**Exercise brief:**
Search the records for the string "white", then copy each line that has it.

======== Dataset extract

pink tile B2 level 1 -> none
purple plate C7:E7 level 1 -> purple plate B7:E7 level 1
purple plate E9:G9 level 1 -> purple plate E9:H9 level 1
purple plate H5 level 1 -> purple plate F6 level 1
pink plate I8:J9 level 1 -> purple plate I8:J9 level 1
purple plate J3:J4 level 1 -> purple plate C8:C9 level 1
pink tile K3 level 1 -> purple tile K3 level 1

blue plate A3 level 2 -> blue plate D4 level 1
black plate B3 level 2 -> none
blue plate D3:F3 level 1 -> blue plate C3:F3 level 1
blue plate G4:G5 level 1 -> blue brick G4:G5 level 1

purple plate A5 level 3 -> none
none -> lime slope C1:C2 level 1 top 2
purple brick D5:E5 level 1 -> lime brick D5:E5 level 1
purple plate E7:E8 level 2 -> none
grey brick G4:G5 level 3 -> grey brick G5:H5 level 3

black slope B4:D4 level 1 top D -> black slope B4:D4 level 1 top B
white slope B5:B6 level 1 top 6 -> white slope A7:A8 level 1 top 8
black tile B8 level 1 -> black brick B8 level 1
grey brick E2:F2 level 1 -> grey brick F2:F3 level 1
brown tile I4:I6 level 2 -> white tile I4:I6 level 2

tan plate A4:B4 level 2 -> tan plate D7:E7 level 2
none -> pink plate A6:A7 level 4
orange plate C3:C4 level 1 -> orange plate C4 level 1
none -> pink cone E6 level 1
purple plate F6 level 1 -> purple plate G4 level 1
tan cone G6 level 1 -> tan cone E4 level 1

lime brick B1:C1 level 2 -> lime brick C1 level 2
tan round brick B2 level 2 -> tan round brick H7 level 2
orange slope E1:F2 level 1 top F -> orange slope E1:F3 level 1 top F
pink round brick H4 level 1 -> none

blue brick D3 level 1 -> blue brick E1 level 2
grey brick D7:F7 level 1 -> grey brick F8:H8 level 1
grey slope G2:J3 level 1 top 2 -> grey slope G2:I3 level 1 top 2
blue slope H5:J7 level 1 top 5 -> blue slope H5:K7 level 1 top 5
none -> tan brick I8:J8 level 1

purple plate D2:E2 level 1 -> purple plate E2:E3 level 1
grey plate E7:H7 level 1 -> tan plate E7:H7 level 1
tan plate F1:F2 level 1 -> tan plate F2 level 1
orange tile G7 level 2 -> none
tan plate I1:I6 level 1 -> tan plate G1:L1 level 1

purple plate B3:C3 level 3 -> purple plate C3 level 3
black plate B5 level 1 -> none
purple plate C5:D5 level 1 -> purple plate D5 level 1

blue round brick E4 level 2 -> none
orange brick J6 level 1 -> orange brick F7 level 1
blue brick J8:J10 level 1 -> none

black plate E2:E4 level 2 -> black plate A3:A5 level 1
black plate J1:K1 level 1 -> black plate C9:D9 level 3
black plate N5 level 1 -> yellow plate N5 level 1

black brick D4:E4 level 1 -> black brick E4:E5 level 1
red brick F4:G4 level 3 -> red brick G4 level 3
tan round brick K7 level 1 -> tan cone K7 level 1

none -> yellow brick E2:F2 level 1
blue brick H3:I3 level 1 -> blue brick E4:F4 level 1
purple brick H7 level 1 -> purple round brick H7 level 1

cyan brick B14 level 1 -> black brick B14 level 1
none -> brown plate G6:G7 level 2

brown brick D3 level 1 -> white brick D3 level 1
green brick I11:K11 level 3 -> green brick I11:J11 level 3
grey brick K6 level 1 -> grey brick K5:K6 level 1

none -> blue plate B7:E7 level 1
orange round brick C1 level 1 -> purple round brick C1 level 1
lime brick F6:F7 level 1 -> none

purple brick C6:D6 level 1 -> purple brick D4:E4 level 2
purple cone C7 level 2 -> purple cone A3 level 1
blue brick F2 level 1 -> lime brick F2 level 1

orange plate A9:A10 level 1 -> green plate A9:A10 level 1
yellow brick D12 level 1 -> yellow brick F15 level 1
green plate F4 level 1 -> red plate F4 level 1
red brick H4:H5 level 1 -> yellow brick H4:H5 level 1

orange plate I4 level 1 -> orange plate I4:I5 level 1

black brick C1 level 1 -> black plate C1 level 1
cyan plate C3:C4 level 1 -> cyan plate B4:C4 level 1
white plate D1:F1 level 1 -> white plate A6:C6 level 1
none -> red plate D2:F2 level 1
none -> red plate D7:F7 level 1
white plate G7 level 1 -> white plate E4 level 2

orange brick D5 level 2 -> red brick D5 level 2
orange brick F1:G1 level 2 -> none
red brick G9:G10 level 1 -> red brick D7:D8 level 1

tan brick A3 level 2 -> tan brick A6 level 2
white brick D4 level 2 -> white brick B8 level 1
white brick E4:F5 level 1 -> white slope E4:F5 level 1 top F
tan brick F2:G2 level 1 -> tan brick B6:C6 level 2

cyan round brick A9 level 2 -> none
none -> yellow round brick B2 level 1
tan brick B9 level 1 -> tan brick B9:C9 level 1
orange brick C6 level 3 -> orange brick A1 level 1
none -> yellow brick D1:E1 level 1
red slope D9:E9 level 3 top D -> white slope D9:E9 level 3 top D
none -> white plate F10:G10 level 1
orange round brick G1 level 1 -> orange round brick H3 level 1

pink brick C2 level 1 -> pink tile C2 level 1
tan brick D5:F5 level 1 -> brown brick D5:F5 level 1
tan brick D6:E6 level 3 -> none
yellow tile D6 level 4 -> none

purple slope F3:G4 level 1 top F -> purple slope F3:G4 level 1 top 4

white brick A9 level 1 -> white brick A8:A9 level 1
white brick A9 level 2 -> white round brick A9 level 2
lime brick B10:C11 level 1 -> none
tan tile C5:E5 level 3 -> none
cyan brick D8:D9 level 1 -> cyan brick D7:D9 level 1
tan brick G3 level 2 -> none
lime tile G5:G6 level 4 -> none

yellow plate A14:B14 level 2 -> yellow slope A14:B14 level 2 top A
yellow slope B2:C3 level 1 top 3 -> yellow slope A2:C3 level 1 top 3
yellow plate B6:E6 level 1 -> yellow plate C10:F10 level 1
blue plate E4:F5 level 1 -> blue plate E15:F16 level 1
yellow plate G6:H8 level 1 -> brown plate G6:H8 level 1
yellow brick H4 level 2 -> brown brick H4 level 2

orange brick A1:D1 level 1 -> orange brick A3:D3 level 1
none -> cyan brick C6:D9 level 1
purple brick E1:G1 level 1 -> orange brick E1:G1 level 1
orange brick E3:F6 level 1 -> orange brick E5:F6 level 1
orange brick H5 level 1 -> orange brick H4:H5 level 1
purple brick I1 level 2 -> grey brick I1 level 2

================

**Finished task:**
white slope B5:B6 level 1 top 6 -> white slope A7:A8 level 1 top 8
brown tile I4:I6 level 2 -> white tile I4:I6 level 2
brown brick D3 level 1 -> white brick D3 level 1
white plate D1:F1 level 1 -> white plate A6:C6 level 1
white plate G7 level 1 -> white plate E4 level 2
white brick D4 level 2 -> white brick B8 level 1
white brick E4:F5 level 1 -> white slope E4:F5 level 1 top F
red slope D9:E9 level 3 top D -> white slope D9:E9 level 3 top D
none -> white plate F10:G10 level 1
white brick A9 level 1 -> white brick A8:A9 level 1
white brick A9 level 2 -> white round brick A9 level 2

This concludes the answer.